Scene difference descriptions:
::::::::
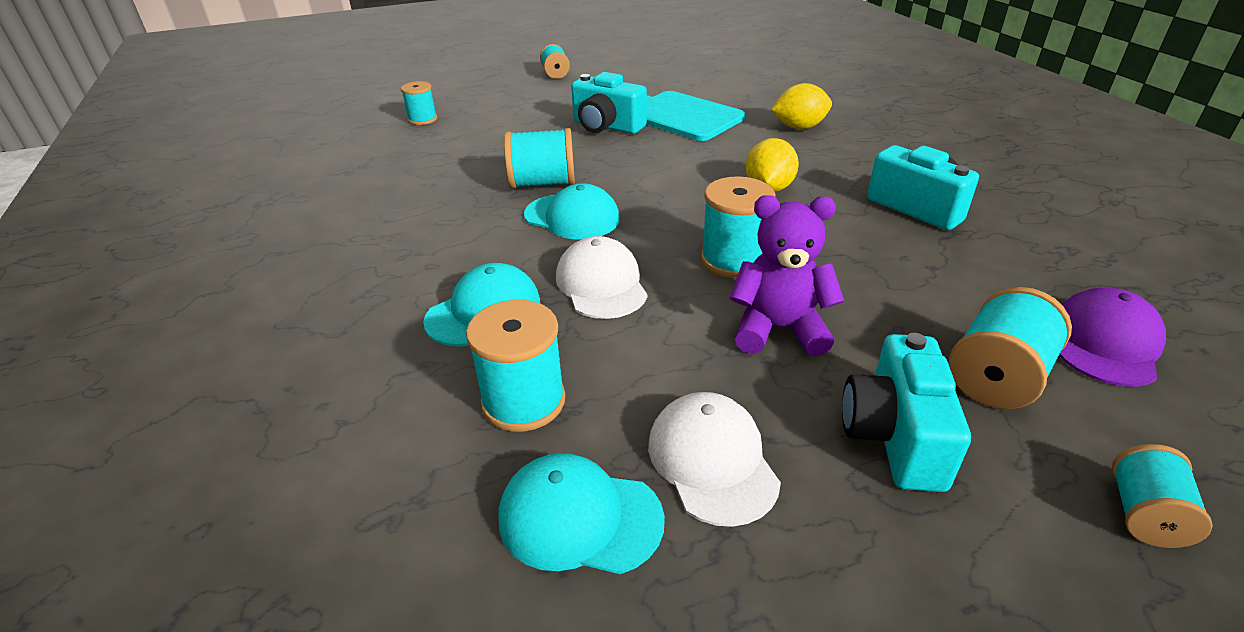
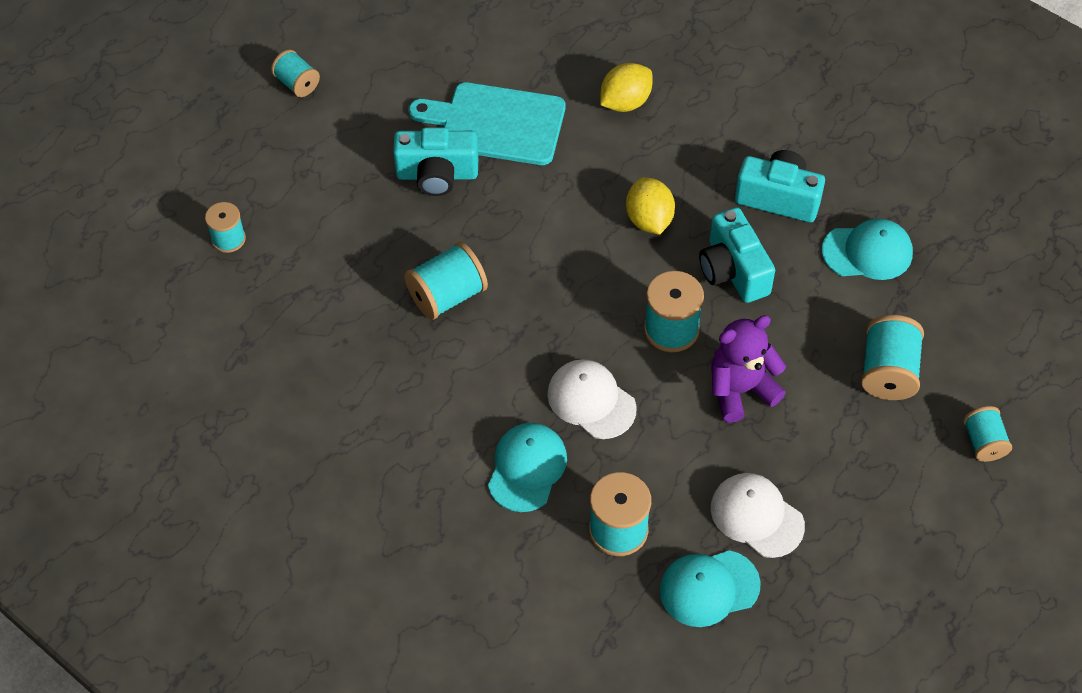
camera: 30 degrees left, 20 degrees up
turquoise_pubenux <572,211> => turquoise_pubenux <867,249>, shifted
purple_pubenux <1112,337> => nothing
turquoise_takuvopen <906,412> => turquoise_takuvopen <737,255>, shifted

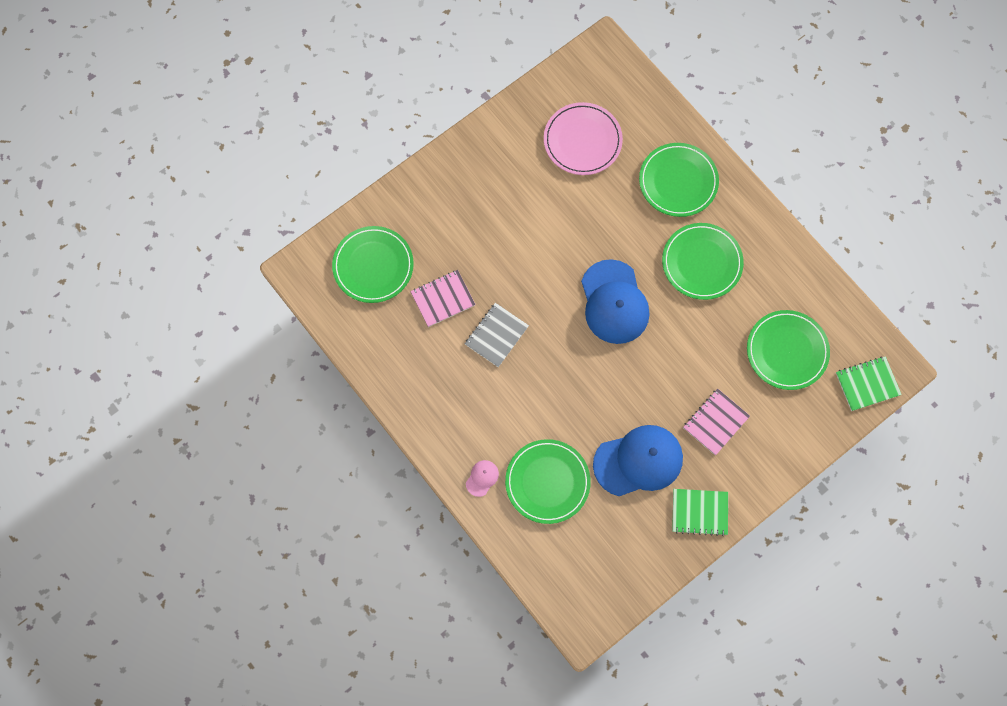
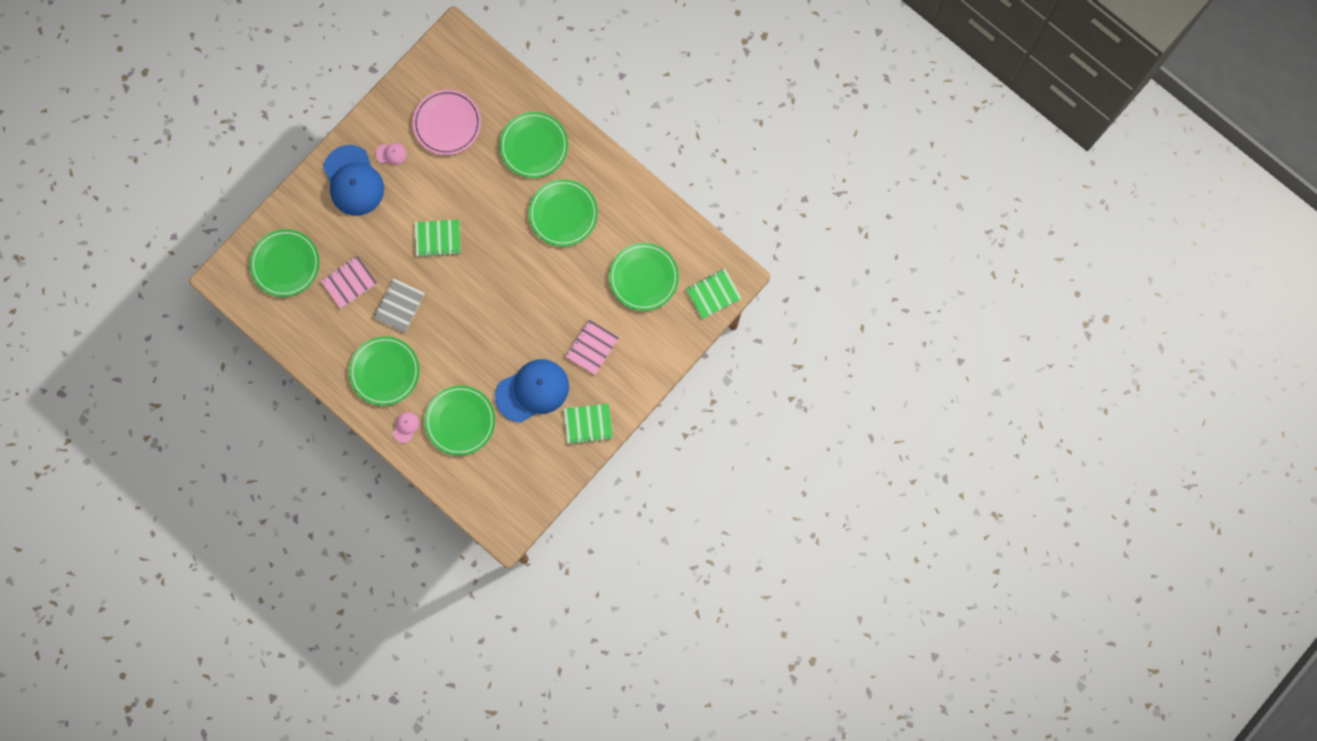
camera: 10 degrees left, 5 degrees up
blue_pubenux <615,301> => blue_pubenux <353,180>, shifted
nothing => pink_pubenux <391,154>
nothing => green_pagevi <438,238>
nothing => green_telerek <384,371>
::::::::
Leave out the pictures and set down all of the data exactly.

camera: 30 degrees left, 20 degrees up
turquoise_pubenux <572,211> => turquoise_pubenux <867,249>, shifted
purple_pubenux <1112,337> => nothing
turquoise_takuvopen <906,412> => turquoise_takuvopen <737,255>, shifted

camera: 10 degrees left, 5 degrees up
blue_pubenux <615,301> => blue_pubenux <353,180>, shifted
nothing => pink_pubenux <391,154>
nothing => green_pagevi <438,238>
nothing => green_telerek <384,371>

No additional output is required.